-------- Entries supplied
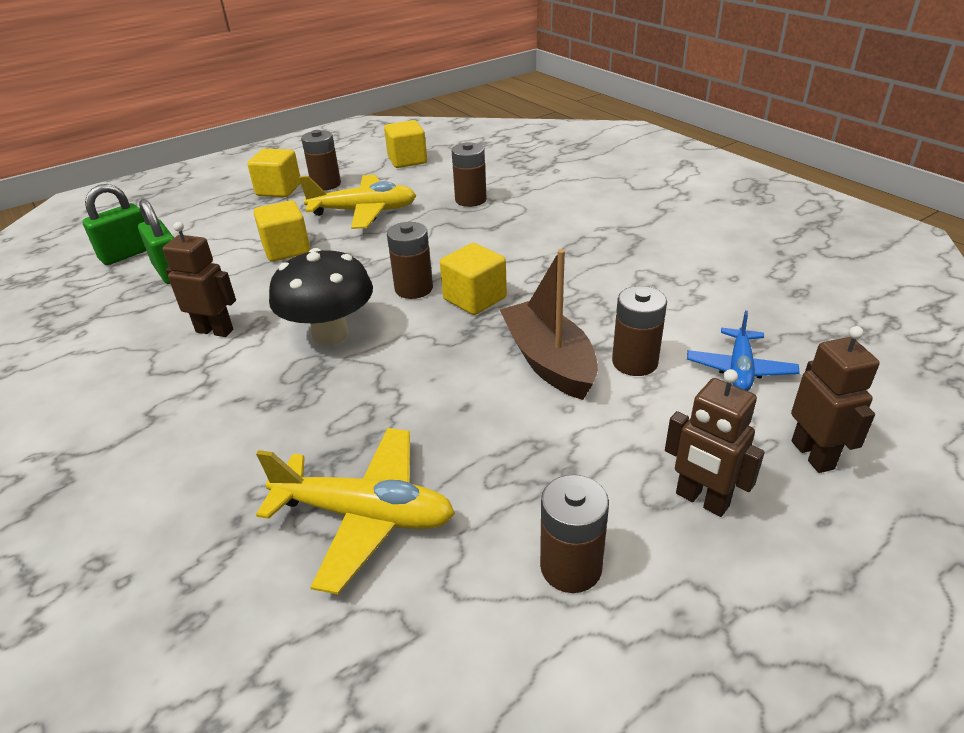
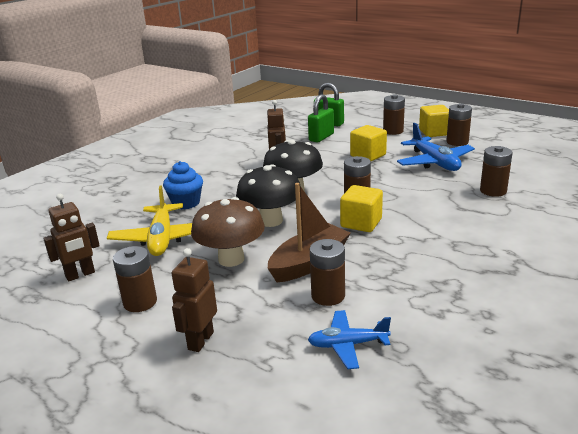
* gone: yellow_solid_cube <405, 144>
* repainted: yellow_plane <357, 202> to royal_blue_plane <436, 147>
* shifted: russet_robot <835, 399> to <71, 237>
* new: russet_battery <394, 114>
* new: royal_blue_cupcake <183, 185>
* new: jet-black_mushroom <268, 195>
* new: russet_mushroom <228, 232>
----------------
-------- Entries supplied
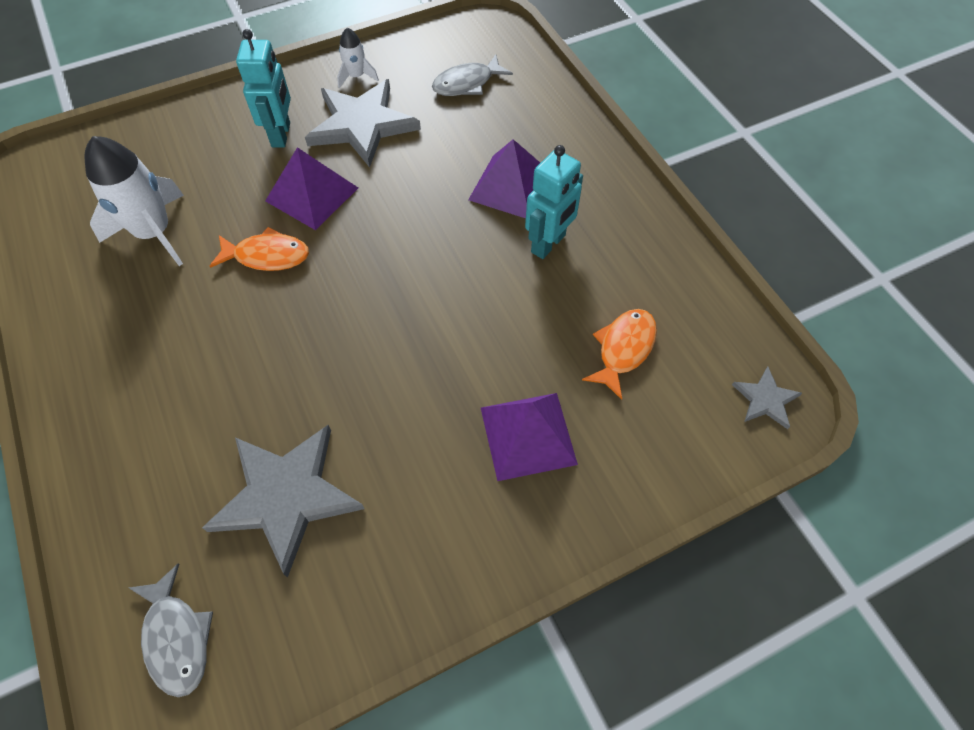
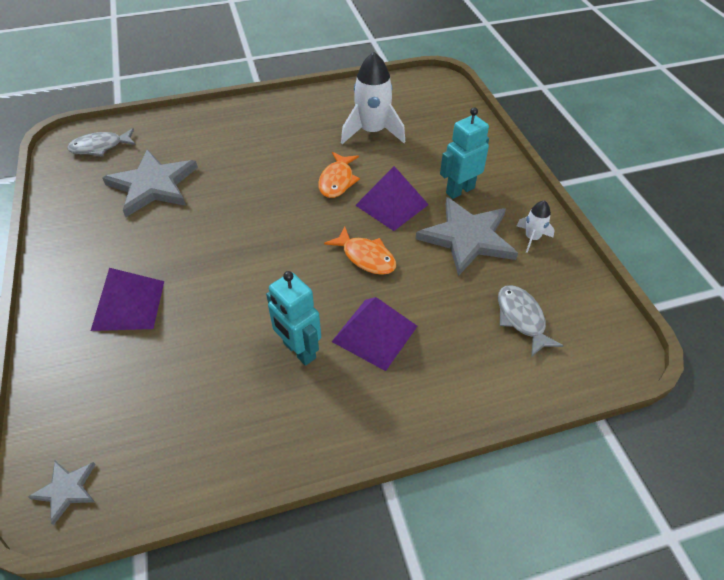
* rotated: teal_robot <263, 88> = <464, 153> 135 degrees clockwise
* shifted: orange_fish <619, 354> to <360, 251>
----------------
#### How to complete this task
In the entries above, find lines with "shifted" and copy each.

#### Answer section
* shifted: russet_robot <835, 399> to <71, 237>
* shifted: orange_fish <619, 354> to <360, 251>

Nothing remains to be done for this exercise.